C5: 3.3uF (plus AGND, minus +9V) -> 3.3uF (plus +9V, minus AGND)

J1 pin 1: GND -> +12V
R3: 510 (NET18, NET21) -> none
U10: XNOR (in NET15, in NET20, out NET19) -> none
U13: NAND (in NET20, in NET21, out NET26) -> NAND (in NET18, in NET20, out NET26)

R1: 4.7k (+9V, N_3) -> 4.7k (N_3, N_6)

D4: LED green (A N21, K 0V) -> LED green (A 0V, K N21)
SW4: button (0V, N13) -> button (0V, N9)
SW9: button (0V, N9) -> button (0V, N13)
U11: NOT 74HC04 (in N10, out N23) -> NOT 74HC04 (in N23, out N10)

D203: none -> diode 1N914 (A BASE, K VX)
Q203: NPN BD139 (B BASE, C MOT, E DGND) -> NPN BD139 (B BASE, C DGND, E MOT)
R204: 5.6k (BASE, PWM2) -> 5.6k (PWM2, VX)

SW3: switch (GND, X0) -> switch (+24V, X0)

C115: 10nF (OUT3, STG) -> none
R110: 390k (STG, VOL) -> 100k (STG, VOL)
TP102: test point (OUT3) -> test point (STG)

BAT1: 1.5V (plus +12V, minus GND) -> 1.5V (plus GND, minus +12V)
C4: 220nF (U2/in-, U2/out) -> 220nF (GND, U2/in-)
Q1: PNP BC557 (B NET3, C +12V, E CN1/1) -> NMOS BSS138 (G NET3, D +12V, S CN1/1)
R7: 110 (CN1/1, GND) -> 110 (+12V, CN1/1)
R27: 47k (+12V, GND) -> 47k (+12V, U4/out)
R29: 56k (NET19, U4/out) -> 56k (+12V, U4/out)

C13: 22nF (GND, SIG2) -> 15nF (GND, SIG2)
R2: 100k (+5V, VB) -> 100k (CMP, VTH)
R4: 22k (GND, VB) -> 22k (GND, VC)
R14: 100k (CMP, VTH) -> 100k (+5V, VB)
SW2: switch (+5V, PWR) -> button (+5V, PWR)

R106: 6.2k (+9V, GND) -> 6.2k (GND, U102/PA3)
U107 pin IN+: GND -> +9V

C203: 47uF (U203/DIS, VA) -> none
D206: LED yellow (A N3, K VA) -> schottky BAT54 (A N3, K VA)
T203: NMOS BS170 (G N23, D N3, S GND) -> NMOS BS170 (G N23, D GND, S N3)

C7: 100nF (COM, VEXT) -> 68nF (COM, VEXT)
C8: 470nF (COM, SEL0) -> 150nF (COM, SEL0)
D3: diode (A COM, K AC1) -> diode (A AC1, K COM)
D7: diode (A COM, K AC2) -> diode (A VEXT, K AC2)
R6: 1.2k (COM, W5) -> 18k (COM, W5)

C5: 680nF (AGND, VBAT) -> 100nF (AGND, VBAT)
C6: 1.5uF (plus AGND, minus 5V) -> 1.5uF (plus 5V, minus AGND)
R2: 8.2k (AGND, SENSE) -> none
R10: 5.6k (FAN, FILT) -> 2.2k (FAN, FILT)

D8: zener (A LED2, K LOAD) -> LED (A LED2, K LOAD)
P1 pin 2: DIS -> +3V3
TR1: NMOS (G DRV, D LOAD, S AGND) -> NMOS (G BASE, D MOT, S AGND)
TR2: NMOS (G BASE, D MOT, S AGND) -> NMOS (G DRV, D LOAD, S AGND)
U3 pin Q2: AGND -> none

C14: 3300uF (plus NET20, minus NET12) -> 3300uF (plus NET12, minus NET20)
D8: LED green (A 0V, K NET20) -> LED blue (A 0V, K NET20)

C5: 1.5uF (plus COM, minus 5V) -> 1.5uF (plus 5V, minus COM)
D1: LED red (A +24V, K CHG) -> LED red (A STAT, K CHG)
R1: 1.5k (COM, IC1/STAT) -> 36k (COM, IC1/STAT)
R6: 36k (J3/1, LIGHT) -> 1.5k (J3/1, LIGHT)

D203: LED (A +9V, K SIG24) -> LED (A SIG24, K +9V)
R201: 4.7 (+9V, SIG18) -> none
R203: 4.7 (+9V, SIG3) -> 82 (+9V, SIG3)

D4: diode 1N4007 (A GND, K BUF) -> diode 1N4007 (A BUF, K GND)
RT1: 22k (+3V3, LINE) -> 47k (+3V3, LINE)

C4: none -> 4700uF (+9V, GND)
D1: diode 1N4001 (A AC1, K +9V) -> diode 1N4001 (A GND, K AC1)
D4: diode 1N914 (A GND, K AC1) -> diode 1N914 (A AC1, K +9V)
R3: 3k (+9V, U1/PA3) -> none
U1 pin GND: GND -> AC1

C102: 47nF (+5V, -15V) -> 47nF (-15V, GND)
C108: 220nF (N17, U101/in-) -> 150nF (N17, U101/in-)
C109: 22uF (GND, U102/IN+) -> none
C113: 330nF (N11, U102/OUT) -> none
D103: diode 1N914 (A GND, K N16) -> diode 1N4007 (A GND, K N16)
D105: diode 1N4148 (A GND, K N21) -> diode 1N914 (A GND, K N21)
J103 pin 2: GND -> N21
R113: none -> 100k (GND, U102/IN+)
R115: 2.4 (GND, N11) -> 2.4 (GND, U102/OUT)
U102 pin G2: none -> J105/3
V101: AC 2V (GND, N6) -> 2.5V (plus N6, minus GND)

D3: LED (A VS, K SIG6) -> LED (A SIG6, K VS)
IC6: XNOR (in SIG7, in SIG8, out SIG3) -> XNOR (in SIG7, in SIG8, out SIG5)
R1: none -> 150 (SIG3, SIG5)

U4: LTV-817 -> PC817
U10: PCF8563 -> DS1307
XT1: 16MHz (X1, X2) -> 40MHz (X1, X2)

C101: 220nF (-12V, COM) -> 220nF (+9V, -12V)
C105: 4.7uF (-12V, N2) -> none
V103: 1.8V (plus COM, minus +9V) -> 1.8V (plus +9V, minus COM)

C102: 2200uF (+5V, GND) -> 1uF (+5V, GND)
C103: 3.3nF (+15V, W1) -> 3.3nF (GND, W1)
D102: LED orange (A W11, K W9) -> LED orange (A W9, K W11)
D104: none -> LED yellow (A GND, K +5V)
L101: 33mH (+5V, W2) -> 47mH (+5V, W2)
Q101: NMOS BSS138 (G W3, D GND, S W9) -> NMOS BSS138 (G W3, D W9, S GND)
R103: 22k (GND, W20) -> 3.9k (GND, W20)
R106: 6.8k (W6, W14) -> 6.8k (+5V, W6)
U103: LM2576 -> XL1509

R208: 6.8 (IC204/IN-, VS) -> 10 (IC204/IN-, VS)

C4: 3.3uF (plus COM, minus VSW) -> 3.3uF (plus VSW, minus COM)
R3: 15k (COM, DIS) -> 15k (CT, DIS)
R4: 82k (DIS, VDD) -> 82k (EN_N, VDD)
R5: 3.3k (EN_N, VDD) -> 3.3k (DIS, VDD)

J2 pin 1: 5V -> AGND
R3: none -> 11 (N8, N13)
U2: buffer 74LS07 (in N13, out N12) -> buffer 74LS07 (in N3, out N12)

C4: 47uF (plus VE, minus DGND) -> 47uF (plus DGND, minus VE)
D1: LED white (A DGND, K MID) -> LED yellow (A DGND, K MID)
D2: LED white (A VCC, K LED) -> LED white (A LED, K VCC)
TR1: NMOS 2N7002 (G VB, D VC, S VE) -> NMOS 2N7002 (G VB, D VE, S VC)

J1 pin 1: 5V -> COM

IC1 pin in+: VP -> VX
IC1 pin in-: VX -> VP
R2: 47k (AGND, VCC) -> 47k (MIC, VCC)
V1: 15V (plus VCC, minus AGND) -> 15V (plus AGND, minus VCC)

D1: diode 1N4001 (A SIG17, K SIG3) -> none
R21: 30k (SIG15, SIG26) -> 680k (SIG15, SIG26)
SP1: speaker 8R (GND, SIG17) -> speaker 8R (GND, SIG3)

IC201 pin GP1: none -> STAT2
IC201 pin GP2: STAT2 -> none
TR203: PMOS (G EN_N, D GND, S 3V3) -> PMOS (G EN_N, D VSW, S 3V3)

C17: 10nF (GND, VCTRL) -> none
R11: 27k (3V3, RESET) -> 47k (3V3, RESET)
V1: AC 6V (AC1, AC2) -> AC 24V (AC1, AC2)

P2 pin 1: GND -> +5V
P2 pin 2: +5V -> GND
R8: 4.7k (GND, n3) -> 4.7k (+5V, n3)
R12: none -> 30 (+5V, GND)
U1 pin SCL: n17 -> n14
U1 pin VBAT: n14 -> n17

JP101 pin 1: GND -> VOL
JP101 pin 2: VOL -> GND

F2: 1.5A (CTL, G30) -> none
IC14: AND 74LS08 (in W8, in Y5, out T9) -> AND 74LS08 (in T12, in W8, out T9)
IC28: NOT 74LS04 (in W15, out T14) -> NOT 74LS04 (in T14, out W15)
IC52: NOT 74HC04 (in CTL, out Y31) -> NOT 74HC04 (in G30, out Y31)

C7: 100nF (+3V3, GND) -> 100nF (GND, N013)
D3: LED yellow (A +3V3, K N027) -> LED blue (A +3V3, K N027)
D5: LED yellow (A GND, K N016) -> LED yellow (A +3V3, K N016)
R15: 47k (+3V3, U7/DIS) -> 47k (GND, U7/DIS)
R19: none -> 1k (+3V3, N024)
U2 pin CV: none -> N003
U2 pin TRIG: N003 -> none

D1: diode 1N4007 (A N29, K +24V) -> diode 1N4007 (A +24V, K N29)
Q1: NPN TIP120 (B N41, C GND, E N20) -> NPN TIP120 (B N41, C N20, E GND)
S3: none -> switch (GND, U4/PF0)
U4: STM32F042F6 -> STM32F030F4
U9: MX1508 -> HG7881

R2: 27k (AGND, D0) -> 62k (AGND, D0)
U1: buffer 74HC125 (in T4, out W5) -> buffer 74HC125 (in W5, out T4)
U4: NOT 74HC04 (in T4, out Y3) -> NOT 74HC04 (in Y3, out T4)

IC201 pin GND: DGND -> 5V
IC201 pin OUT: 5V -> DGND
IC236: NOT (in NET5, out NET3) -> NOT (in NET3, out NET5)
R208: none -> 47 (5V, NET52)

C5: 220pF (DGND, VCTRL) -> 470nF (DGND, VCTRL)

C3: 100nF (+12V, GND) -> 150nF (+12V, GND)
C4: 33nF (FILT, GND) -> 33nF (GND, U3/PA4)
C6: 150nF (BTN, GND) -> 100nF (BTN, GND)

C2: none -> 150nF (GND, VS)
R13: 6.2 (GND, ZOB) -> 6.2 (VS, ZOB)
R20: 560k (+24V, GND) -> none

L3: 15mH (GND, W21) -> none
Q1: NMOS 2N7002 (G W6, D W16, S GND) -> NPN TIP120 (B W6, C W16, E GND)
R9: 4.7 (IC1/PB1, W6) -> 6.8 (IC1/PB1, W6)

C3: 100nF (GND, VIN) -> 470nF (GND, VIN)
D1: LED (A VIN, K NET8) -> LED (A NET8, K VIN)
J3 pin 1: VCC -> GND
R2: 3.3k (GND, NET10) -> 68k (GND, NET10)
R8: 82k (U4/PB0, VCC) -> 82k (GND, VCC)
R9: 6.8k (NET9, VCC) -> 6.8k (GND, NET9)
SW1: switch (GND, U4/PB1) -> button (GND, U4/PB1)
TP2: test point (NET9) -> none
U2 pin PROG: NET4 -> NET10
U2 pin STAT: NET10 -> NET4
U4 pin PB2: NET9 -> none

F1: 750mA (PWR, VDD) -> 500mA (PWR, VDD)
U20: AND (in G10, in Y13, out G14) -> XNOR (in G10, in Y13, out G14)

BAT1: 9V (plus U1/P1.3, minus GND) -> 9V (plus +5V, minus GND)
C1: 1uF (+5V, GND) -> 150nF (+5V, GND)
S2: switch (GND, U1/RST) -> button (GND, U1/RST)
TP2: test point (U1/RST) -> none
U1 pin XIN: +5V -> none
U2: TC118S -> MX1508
• • • • • • •
*Task requirements*
Count the lines in the entries above that hold the string "plus", and give that count without any other text.

*Response for this exercise*
11